— start Records shown —
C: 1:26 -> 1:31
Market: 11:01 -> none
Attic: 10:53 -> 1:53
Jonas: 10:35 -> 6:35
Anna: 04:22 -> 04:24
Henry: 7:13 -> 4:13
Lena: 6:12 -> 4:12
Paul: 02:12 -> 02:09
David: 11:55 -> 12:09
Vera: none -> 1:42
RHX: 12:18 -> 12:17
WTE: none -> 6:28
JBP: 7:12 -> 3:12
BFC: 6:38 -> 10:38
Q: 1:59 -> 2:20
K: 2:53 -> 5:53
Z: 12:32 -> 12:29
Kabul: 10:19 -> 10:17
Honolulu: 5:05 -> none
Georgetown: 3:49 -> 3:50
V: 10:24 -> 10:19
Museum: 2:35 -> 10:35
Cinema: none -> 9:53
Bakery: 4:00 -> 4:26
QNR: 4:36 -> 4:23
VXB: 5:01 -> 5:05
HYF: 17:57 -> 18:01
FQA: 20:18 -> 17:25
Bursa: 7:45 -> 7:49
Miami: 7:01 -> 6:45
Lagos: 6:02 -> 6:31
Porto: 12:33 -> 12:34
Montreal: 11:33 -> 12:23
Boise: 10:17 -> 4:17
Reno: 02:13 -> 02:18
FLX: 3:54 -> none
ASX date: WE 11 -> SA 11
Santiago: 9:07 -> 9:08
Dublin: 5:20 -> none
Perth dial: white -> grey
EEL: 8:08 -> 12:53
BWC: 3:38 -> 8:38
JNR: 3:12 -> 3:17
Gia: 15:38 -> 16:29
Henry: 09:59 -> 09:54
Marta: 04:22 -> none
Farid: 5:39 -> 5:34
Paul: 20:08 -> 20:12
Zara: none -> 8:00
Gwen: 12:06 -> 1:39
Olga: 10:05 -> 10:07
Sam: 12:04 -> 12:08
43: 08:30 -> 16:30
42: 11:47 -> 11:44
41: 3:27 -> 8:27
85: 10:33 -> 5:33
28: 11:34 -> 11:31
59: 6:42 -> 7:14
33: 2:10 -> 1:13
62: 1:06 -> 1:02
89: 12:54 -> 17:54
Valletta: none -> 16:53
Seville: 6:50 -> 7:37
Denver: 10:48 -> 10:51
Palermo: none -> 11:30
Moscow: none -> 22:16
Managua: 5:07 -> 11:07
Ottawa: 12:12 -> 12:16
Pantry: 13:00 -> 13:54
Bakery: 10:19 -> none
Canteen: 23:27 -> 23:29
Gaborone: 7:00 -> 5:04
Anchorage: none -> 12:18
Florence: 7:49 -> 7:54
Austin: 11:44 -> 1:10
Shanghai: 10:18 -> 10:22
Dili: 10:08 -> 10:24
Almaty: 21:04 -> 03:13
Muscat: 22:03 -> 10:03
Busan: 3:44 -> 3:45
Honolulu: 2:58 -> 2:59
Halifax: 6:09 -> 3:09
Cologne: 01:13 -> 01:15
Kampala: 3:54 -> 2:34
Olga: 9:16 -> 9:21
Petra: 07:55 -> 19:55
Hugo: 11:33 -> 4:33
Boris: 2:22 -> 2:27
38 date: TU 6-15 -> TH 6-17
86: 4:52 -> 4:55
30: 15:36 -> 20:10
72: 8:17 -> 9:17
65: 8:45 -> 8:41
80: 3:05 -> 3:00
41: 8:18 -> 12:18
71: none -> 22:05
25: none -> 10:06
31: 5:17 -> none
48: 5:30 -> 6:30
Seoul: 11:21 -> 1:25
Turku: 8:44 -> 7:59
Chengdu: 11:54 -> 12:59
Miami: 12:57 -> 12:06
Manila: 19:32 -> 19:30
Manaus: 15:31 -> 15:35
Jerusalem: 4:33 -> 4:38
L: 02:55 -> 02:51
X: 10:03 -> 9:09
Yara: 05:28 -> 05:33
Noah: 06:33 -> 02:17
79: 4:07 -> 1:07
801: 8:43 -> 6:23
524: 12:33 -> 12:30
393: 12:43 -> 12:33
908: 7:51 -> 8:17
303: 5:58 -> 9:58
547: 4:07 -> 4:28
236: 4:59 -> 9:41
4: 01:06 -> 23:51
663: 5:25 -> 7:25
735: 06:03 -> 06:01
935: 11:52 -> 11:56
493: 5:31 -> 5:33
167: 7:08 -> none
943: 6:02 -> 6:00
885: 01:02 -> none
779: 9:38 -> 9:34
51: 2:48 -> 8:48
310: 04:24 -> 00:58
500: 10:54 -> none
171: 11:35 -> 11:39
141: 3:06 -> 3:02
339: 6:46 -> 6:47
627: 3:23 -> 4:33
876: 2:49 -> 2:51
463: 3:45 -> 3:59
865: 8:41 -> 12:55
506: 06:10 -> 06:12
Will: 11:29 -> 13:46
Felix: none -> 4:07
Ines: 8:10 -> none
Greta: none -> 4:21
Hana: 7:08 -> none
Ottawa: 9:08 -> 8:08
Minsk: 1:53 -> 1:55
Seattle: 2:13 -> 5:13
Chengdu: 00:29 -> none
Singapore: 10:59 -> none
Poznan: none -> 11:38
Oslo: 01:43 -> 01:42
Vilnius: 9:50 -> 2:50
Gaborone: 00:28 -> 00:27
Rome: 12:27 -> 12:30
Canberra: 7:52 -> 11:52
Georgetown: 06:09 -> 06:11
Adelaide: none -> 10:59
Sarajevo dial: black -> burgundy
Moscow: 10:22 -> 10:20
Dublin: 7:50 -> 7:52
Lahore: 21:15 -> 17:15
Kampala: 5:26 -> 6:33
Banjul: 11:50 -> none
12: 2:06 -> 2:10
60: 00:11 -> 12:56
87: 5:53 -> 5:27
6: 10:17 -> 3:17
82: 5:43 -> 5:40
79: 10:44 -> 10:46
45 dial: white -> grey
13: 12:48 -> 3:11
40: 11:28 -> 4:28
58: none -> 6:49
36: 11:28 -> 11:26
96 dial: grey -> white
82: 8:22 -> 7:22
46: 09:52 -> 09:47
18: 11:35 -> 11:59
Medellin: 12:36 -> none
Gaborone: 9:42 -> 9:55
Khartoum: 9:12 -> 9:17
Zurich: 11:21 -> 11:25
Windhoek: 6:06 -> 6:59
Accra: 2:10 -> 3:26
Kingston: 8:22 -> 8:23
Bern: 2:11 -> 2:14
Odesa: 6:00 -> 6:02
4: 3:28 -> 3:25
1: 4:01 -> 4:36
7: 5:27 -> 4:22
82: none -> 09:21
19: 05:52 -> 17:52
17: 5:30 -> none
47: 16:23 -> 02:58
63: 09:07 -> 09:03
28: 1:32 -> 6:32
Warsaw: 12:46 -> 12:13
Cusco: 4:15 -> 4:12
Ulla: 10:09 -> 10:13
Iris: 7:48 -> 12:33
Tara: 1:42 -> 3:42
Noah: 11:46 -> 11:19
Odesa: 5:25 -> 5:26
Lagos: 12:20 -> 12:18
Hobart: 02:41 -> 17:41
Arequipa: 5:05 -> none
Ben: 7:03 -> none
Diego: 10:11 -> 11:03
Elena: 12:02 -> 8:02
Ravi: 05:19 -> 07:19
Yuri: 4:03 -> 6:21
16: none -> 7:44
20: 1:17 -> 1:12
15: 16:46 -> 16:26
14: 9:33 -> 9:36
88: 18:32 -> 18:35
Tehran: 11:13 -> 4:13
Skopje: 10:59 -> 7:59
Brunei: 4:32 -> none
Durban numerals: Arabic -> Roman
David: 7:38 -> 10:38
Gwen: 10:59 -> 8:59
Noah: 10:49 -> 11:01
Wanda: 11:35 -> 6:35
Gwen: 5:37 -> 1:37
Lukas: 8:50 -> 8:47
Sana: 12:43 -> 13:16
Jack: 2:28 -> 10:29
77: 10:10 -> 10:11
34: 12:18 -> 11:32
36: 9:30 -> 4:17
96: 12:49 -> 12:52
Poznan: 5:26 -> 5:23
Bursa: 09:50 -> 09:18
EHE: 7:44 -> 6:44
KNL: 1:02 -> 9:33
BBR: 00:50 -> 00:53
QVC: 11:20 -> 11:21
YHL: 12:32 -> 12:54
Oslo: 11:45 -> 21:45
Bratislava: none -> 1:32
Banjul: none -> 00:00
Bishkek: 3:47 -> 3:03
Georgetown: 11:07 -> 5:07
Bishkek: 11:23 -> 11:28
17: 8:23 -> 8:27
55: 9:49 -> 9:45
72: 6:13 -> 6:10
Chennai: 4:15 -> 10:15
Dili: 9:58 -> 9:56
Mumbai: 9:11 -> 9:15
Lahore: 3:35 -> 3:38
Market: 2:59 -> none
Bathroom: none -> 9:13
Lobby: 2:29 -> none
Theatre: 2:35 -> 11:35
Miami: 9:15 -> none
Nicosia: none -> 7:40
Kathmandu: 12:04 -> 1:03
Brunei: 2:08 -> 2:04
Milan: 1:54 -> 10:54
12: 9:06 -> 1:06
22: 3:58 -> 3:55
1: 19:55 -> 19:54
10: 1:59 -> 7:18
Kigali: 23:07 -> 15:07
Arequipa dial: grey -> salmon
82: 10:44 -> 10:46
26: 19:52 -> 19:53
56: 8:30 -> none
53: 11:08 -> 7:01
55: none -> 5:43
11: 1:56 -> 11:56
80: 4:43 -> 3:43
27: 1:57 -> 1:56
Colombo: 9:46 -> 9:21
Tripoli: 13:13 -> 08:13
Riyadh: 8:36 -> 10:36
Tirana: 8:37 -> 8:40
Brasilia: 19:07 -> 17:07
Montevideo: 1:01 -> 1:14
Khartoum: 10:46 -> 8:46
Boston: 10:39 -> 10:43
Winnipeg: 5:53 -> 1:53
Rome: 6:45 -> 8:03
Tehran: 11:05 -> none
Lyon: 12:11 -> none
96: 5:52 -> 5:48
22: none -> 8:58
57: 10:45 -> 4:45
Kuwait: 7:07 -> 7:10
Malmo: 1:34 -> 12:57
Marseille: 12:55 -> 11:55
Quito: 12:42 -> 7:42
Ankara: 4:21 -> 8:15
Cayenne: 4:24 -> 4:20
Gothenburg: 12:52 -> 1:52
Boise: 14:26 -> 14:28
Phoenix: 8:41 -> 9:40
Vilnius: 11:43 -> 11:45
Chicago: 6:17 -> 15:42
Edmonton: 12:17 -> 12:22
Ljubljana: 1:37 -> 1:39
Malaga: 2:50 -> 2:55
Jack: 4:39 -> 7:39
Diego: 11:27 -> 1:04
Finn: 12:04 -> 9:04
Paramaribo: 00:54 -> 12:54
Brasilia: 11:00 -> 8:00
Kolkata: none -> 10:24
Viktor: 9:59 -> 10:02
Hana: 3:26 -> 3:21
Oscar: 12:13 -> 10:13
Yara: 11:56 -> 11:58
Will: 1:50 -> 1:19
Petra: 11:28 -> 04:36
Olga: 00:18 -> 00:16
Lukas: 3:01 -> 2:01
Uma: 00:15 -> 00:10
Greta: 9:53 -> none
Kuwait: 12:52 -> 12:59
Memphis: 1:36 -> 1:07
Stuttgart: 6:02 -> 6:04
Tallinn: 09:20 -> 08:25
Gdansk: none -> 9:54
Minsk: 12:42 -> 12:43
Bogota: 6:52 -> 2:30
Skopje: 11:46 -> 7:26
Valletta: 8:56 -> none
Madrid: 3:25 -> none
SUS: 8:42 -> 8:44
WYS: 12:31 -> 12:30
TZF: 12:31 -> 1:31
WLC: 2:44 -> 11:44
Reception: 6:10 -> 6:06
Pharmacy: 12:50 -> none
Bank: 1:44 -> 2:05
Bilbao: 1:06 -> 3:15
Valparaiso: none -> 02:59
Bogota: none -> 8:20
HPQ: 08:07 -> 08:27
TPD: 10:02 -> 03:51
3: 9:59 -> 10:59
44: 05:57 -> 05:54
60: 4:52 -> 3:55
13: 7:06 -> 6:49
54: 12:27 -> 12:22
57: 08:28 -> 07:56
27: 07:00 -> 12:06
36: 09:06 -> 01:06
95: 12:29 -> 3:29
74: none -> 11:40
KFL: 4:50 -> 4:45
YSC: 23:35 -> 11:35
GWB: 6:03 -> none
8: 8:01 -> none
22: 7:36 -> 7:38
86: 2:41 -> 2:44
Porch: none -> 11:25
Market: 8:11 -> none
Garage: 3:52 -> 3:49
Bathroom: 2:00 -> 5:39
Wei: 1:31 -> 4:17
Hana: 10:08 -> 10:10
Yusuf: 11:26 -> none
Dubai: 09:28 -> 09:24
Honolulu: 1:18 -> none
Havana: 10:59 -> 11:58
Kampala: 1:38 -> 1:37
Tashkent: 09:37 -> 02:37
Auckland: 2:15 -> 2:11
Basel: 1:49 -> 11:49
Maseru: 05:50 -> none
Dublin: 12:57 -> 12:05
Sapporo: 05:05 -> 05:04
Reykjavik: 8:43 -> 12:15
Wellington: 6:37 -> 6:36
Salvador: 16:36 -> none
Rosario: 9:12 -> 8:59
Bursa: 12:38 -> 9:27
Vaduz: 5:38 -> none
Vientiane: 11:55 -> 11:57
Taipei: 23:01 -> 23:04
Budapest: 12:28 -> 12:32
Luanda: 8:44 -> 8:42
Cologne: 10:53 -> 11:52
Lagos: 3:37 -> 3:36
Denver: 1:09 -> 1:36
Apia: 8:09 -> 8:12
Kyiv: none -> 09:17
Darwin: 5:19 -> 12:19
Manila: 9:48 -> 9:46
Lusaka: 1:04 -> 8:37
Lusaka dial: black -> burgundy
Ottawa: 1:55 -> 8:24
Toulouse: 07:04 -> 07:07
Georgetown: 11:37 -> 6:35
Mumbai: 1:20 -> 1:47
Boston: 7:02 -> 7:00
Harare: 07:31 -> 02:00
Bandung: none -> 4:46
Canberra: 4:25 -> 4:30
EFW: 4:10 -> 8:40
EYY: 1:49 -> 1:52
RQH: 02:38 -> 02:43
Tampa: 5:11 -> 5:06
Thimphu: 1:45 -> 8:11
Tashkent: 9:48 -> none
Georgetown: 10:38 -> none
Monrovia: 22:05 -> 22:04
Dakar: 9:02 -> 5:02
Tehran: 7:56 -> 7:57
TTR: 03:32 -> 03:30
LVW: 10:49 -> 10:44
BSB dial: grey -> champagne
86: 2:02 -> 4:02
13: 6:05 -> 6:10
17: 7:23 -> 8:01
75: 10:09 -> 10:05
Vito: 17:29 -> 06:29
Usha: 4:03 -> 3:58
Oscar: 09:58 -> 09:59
— end Records shown —
Can you convert the stretch of items from the first one through the line containing "Gia: 15:38 -> 16:29", both ends included, into a Markdown table with a Row column numbering each line and an Entry column holding the line itself, leaving out any blank lines?

**Solution to this problem:**
| Row | Entry |
|---|---|
| 1 | C: 1:26 -> 1:31 |
| 2 | Market: 11:01 -> none |
| 3 | Attic: 10:53 -> 1:53 |
| 4 | Jonas: 10:35 -> 6:35 |
| 5 | Anna: 04:22 -> 04:24 |
| 6 | Henry: 7:13 -> 4:13 |
| 7 | Lena: 6:12 -> 4:12 |
| 8 | Paul: 02:12 -> 02:09 |
| 9 | David: 11:55 -> 12:09 |
| 10 | Vera: none -> 1:42 |
| 11 | RHX: 12:18 -> 12:17 |
| 12 | WTE: none -> 6:28 |
| 13 | JBP: 7:12 -> 3:12 |
| 14 | BFC: 6:38 -> 10:38 |
| 15 | Q: 1:59 -> 2:20 |
| 16 | K: 2:53 -> 5:53 |
| 17 | Z: 12:32 -> 12:29 |
| 18 | Kabul: 10:19 -> 10:17 |
| 19 | Honolulu: 5:05 -> none |
| 20 | Georgetown: 3:49 -> 3:50 |
| 21 | V: 10:24 -> 10:19 |
| 22 | Museum: 2:35 -> 10:35 |
| 23 | Cinema: none -> 9:53 |
| 24 | Bakery: 4:00 -> 4:26 |
| 25 | QNR: 4:36 -> 4:23 |
| 26 | VXB: 5:01 -> 5:05 |
| 27 | HYF: 17:57 -> 18:01 |
| 28 | FQA: 20:18 -> 17:25 |
| 29 | Bursa: 7:45 -> 7:49 |
| 30 | Miami: 7:01 -> 6:45 |
| 31 | Lagos: 6:02 -> 6:31 |
| 32 | Porto: 12:33 -> 12:34 |
| 33 | Montreal: 11:33 -> 12:23 |
| 34 | Boise: 10:17 -> 4:17 |
| 35 | Reno: 02:13 -> 02:18 |
| 36 | FLX: 3:54 -> none |
| 37 | ASX date: WE 11 -> SA 11 |
| 38 | Santiago: 9:07 -> 9:08 |
| 39 | Dublin: 5:20 -> none |
| 40 | Perth dial: white -> grey |
| 41 | EEL: 8:08 -> 12:53 |
| 42 | BWC: 3:38 -> 8:38 |
| 43 | JNR: 3:12 -> 3:17 |
| 44 | Gia: 15:38 -> 16:29 |